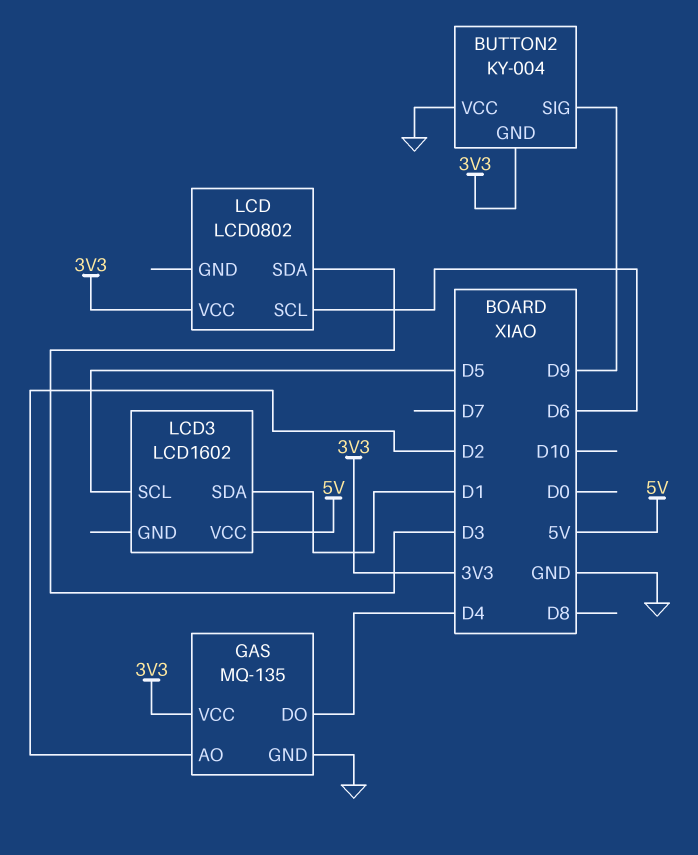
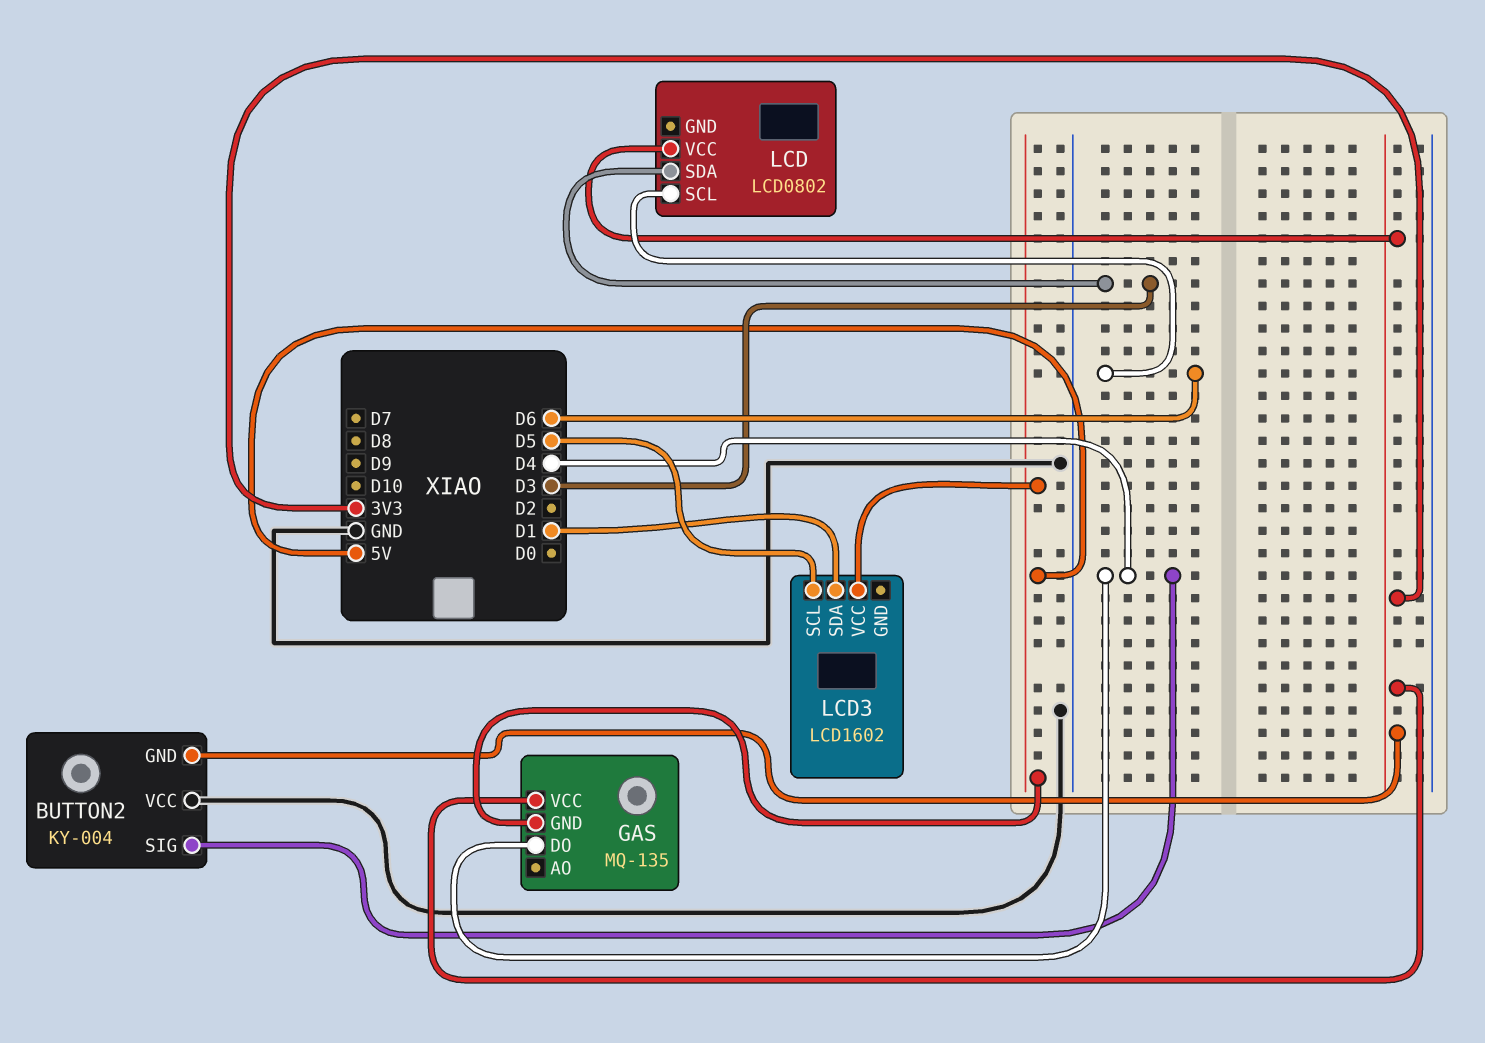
BUTTON2 pin SIG: D9 -> D4
GAS pin AO: D2 -> none
GAS pin GND: GND -> 5V

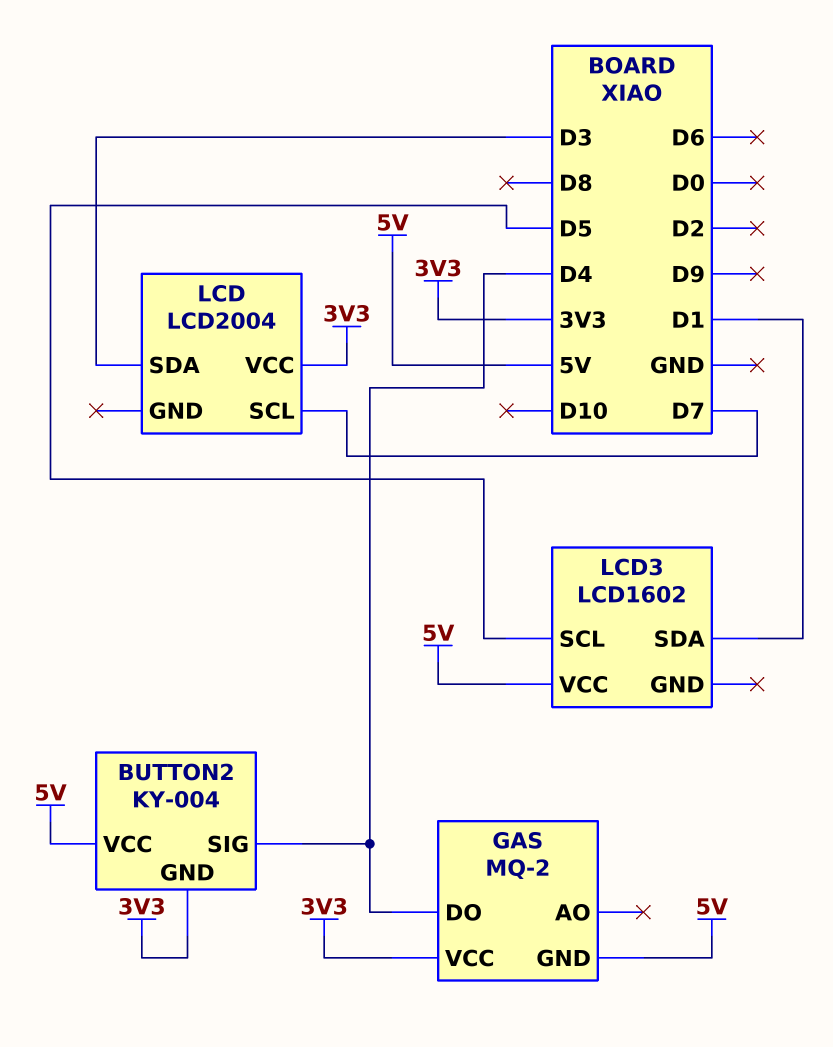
BUTTON2 pin VCC: GND -> 5V
GAS: MQ-135 -> MQ-2
LCD: LCD0802 -> LCD2004
LCD pin SCL: D6 -> D7

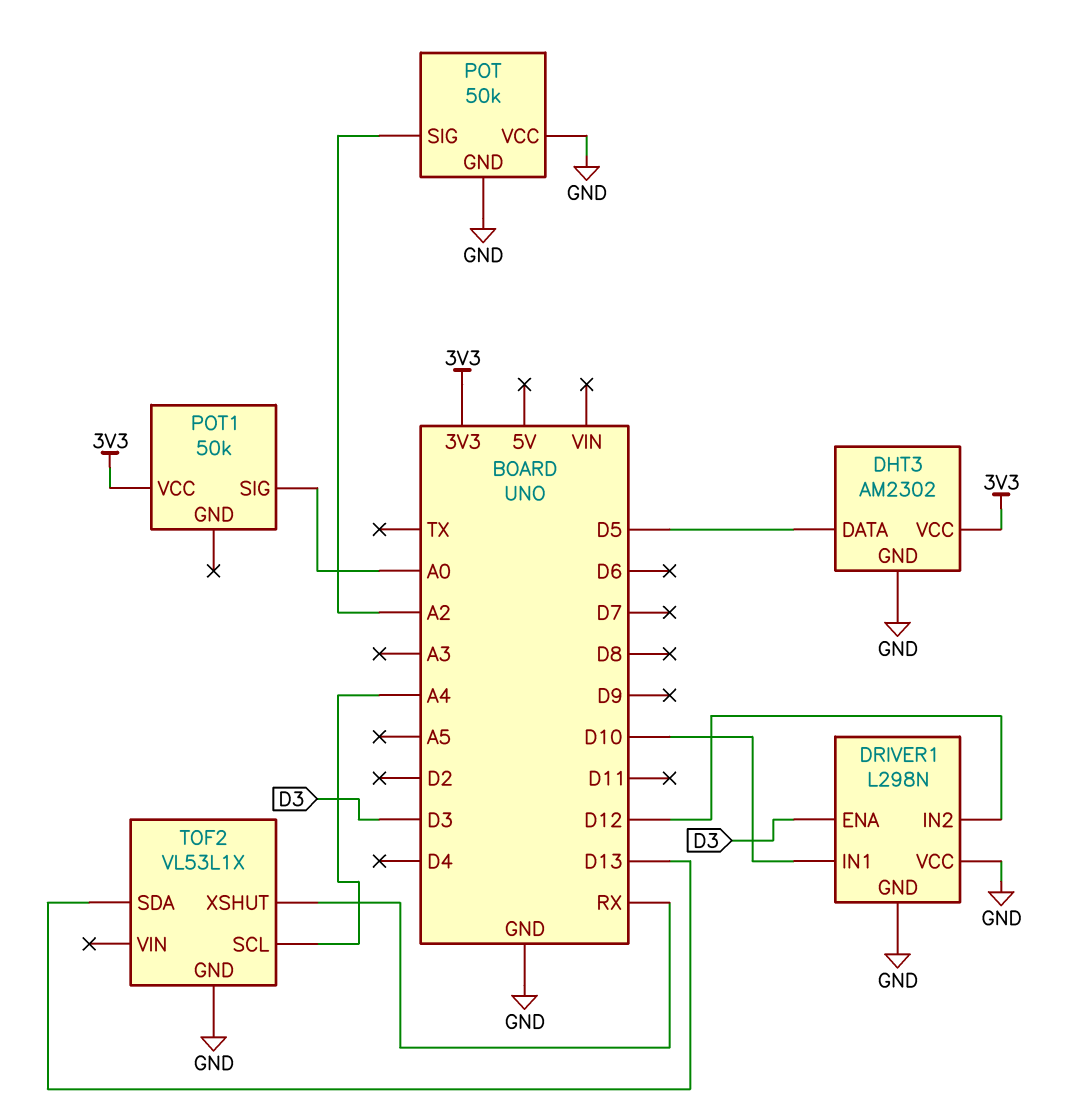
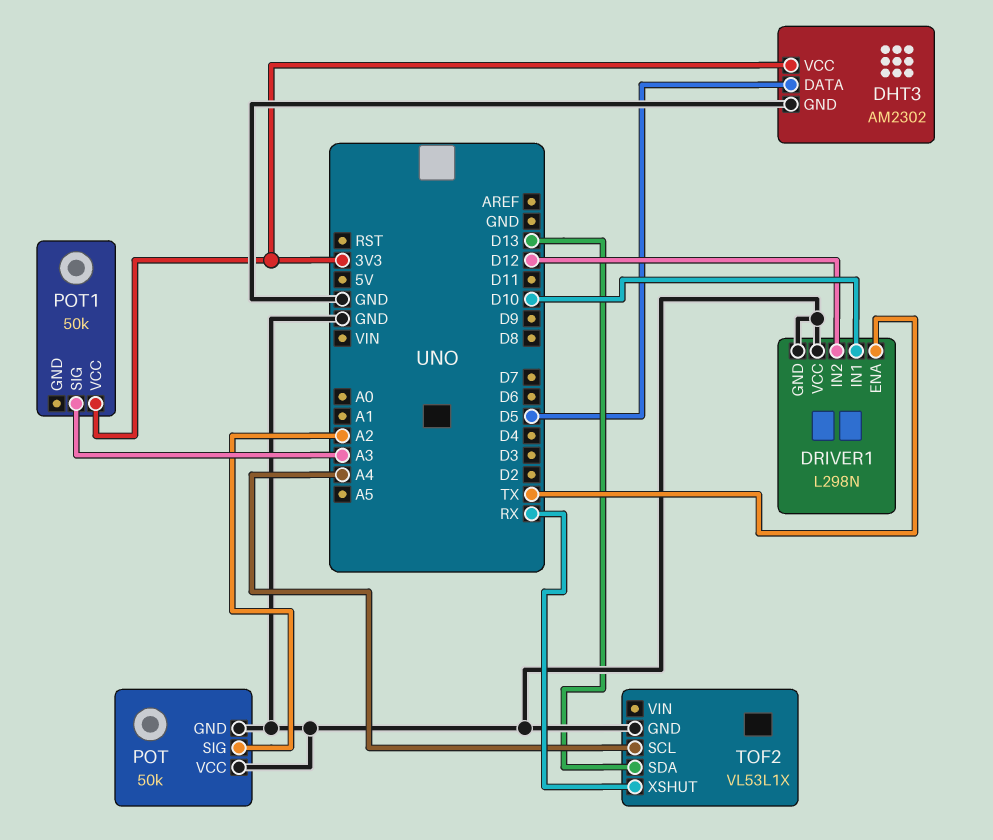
DRIVER1 pin ENA: D3 -> TX
POT1 pin SIG: A0 -> A3

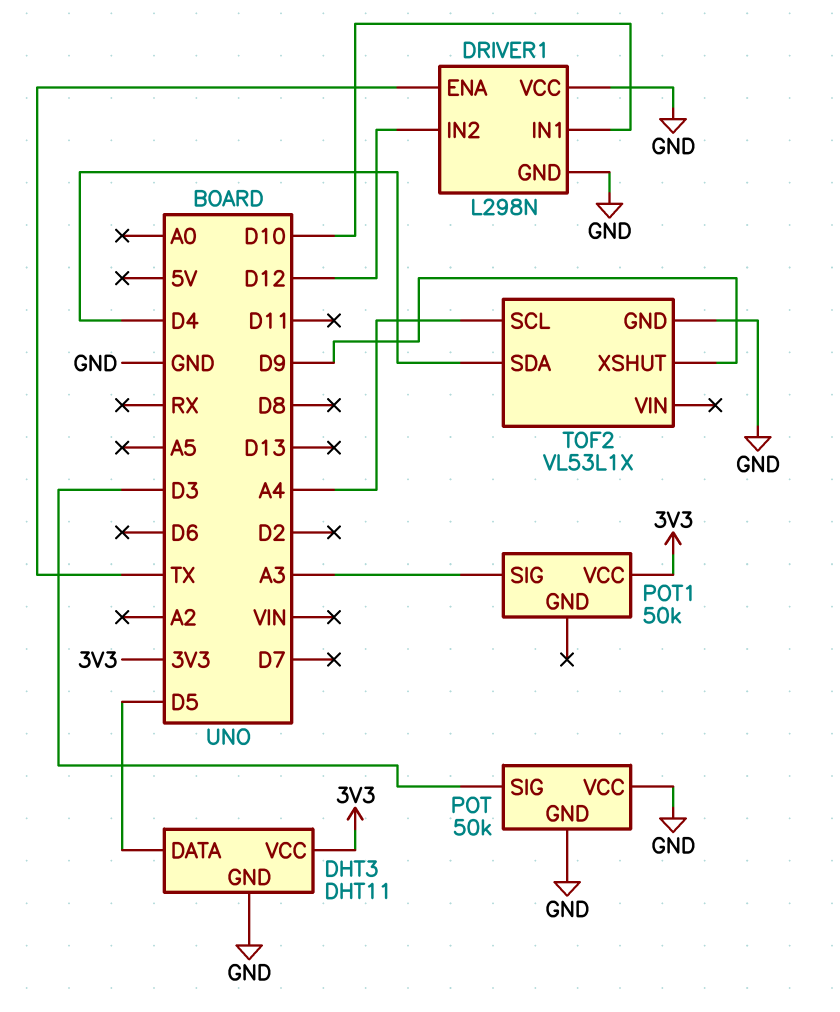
DHT3: AM2302 -> DHT11
POT pin SIG: A2 -> D3
TOF2 pin SDA: D13 -> D4
TOF2 pin XSHUT: RX -> D9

---------------

- _Exercise directions_: Each line above gets copied exactly; leave the pictures out.

- _Reply_:
BUTTON2 pin SIG: D9 -> D4
GAS pin AO: D2 -> none
GAS pin GND: GND -> 5V

BUTTON2 pin VCC: GND -> 5V
GAS: MQ-135 -> MQ-2
LCD: LCD0802 -> LCD2004
LCD pin SCL: D6 -> D7

DRIVER1 pin ENA: D3 -> TX
POT1 pin SIG: A0 -> A3

DHT3: AM2302 -> DHT11
POT pin SIG: A2 -> D3
TOF2 pin SDA: D13 -> D4
TOF2 pin XSHUT: RX -> D9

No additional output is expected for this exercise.